• Data shown:
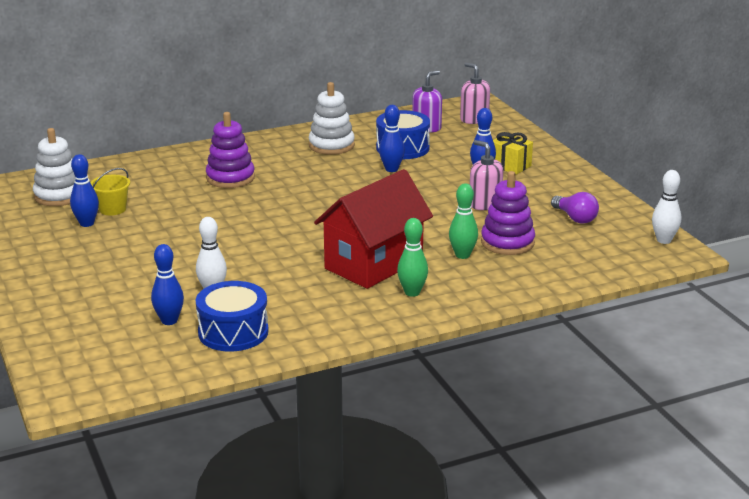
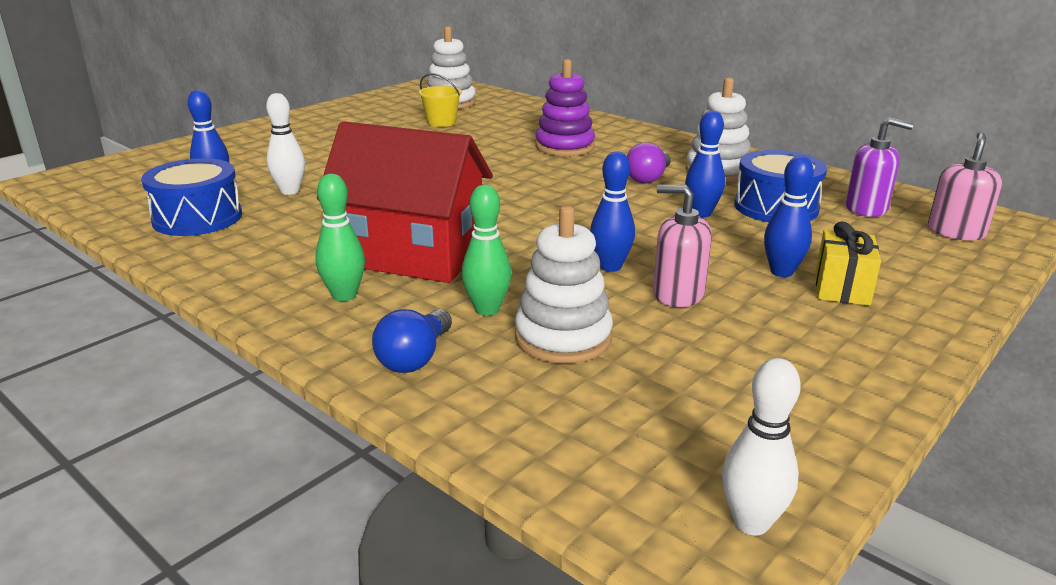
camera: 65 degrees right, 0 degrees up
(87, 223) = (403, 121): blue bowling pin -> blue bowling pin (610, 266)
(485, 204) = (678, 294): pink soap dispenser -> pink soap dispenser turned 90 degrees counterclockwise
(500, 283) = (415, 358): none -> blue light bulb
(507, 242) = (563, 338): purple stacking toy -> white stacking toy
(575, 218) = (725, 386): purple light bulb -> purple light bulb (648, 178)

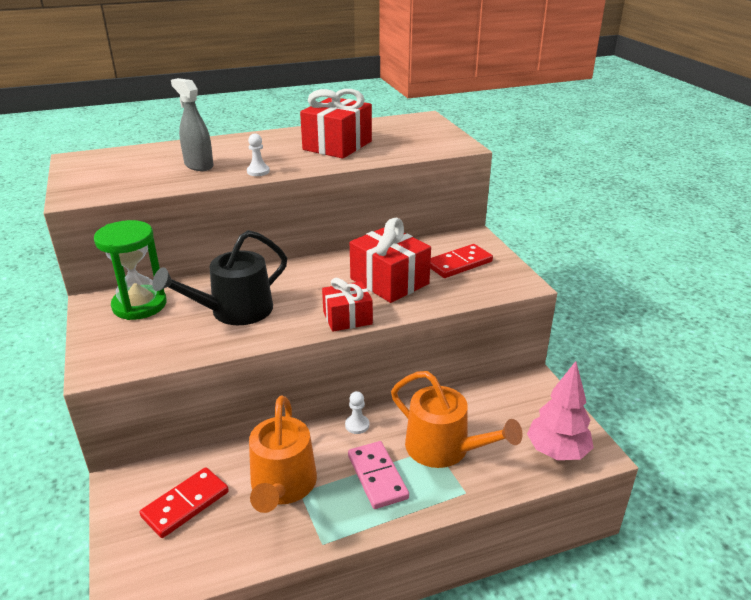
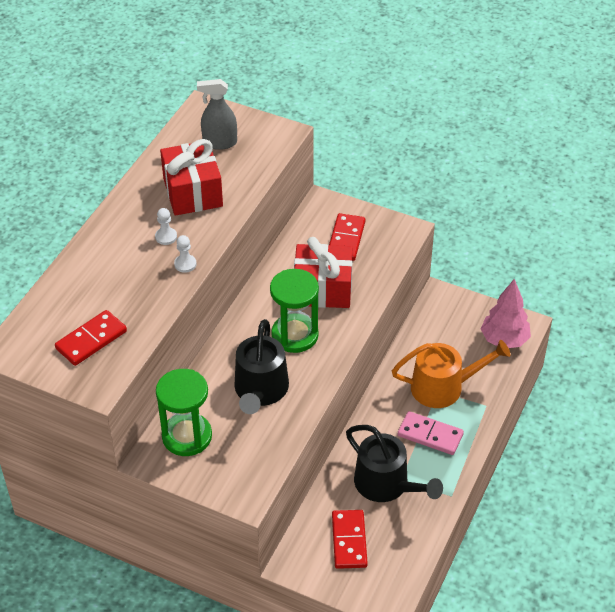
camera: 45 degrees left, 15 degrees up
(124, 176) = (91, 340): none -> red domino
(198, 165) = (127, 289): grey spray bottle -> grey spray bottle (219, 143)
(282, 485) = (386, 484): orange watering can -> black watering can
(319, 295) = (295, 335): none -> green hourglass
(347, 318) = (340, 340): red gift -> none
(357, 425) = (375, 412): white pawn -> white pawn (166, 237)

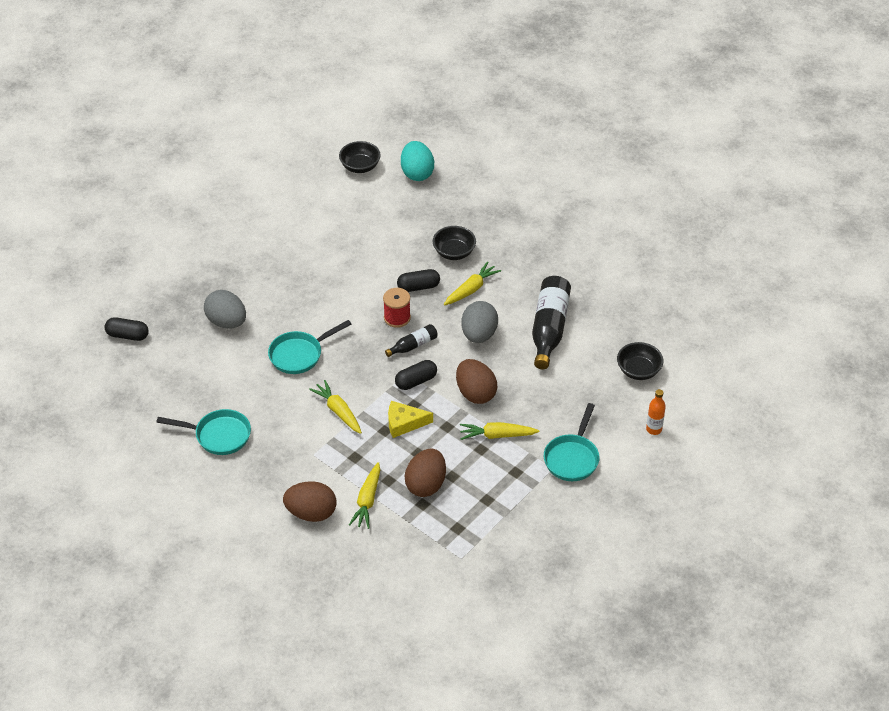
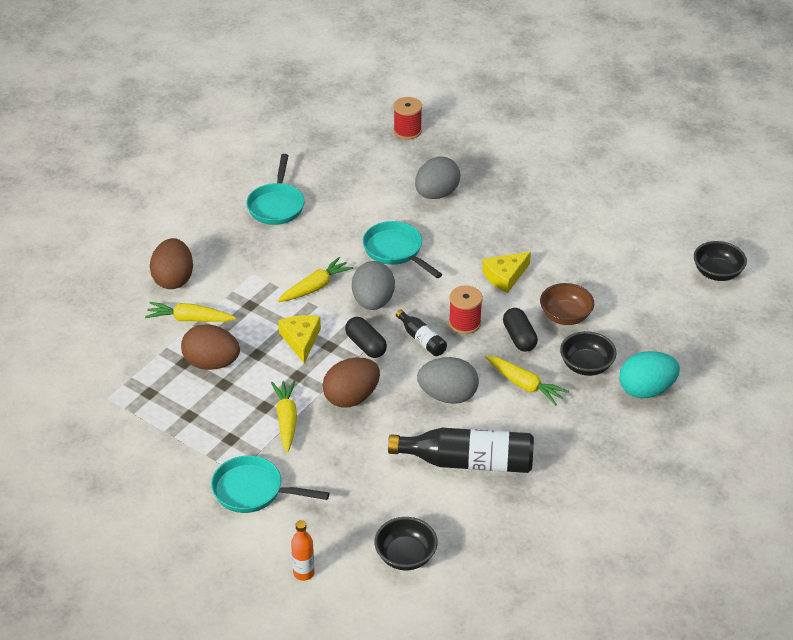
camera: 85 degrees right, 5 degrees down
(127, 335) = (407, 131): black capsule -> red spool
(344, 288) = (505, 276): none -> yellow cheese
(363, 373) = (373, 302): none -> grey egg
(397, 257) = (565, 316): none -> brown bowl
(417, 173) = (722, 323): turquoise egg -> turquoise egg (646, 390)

• Task goal: Check each line above for the string "light", then copy the ones that have it.

• Answer to the problem:
(500, 283) = (415, 358): none -> blue light bulb
(575, 218) = (725, 386): purple light bulb -> purple light bulb (648, 178)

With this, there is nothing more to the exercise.